[Version difference data]
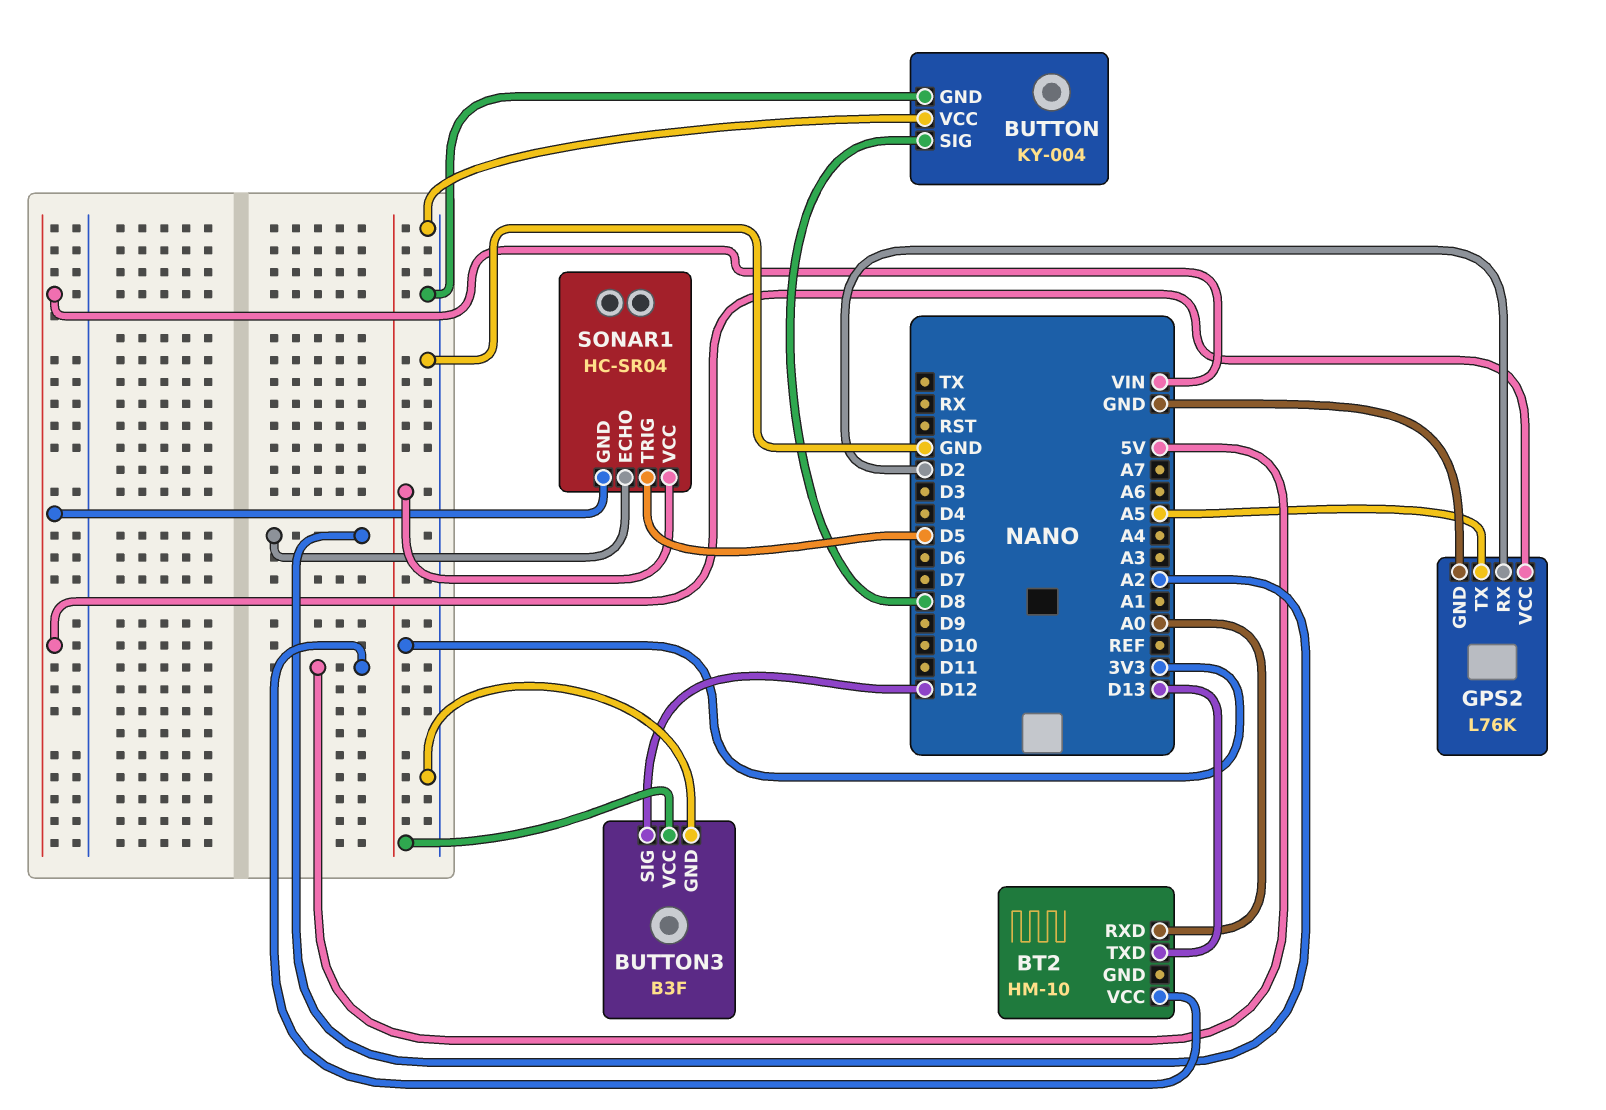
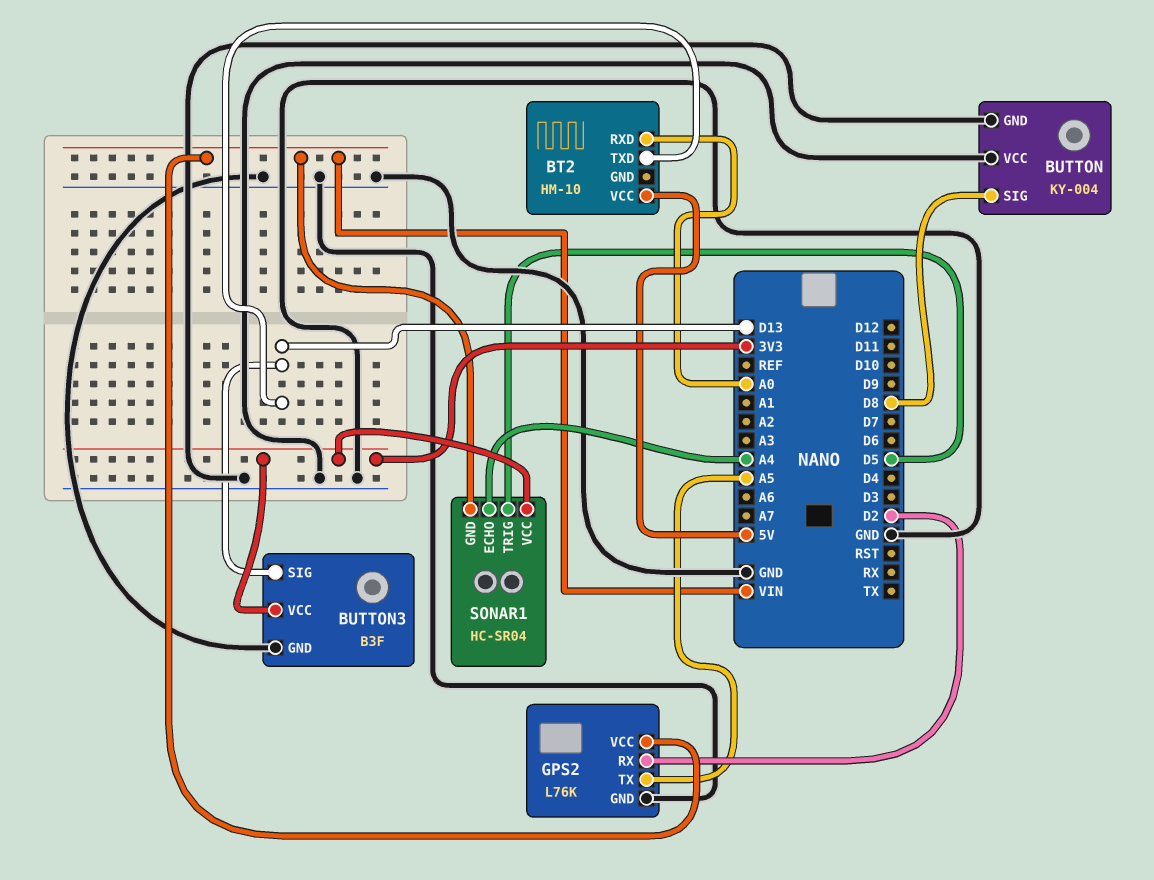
BUTTON3 pin SIG: D12 -> D13
SONAR1 pin ECHO: A2 -> A4

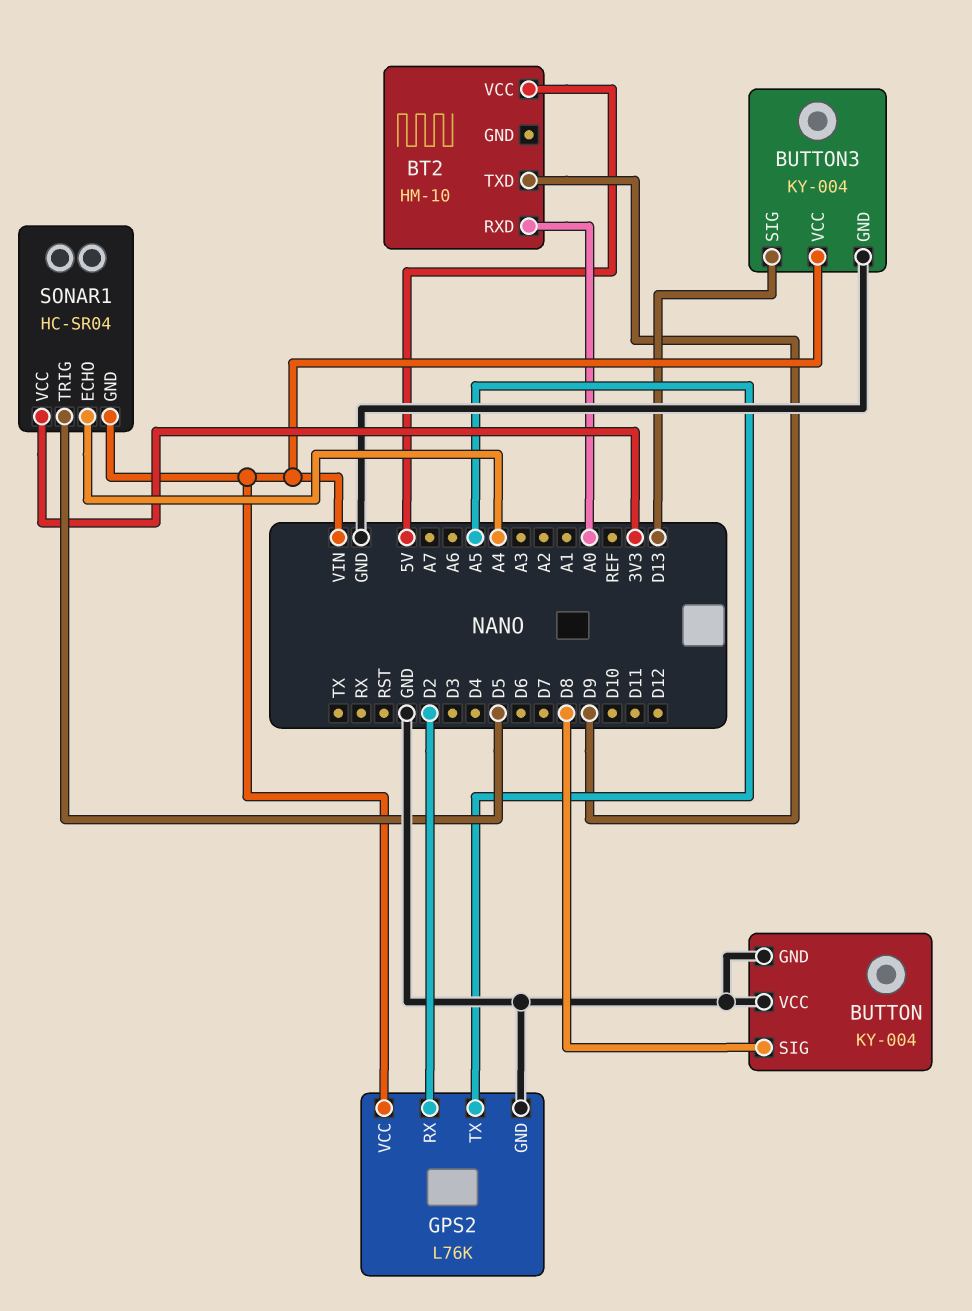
BT2 pin TXD: D13 -> D9
BUTTON3: B3F -> KY-004
BUTTON3 pin VCC: 3V3 -> VIN

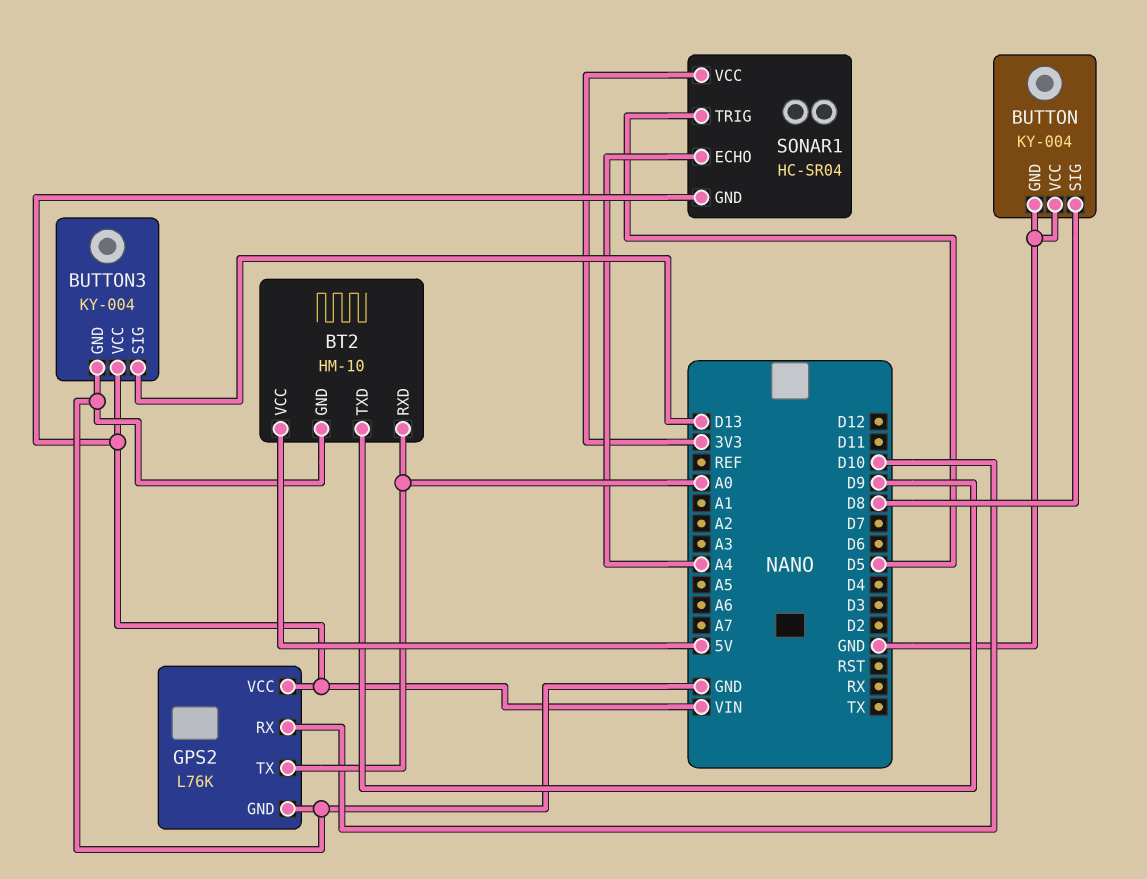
BT2 pin GND: none -> GND
GPS2 pin RX: D2 -> D10
GPS2 pin TX: A5 -> A0

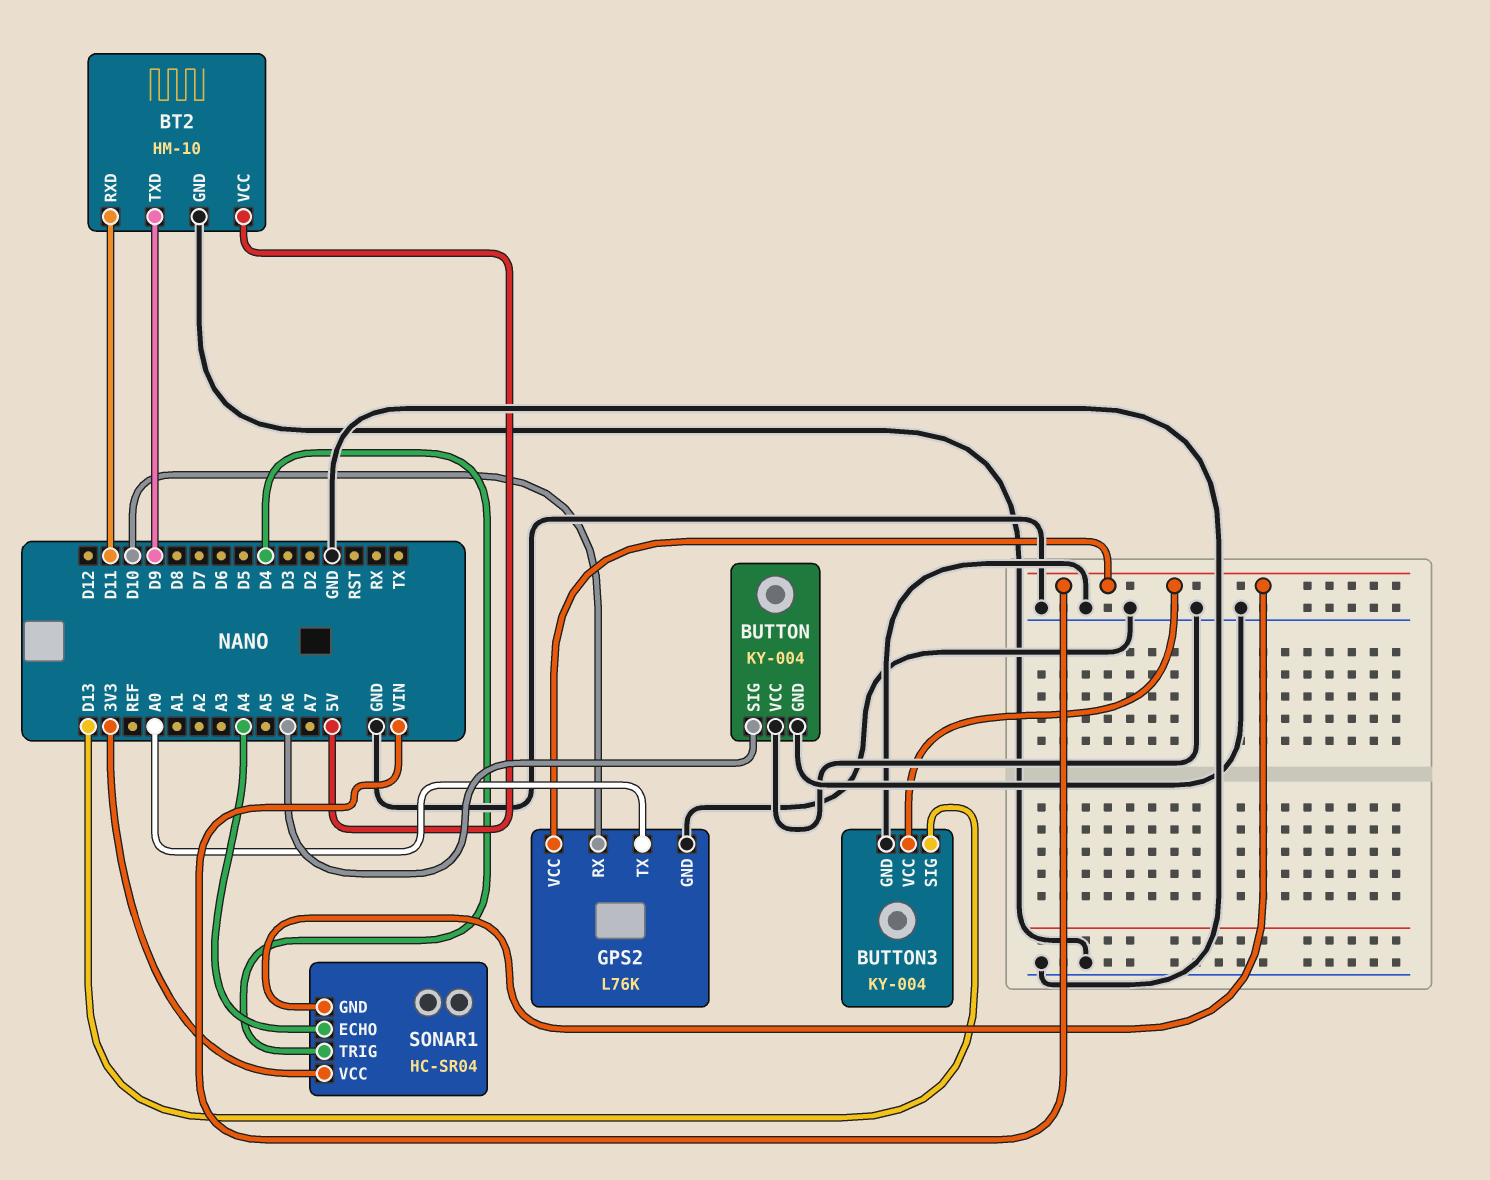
BT2 pin RXD: A0 -> D11
BUTTON pin SIG: D8 -> A6
SONAR1 pin TRIG: D5 -> D4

**Required work**
Keep the pictures out and print all the records exactly as they are.

**Answer section**
BUTTON3 pin SIG: D12 -> D13
SONAR1 pin ECHO: A2 -> A4

BT2 pin TXD: D13 -> D9
BUTTON3: B3F -> KY-004
BUTTON3 pin VCC: 3V3 -> VIN

BT2 pin GND: none -> GND
GPS2 pin RX: D2 -> D10
GPS2 pin TX: A5 -> A0

BT2 pin RXD: A0 -> D11
BUTTON pin SIG: D8 -> A6
SONAR1 pin TRIG: D5 -> D4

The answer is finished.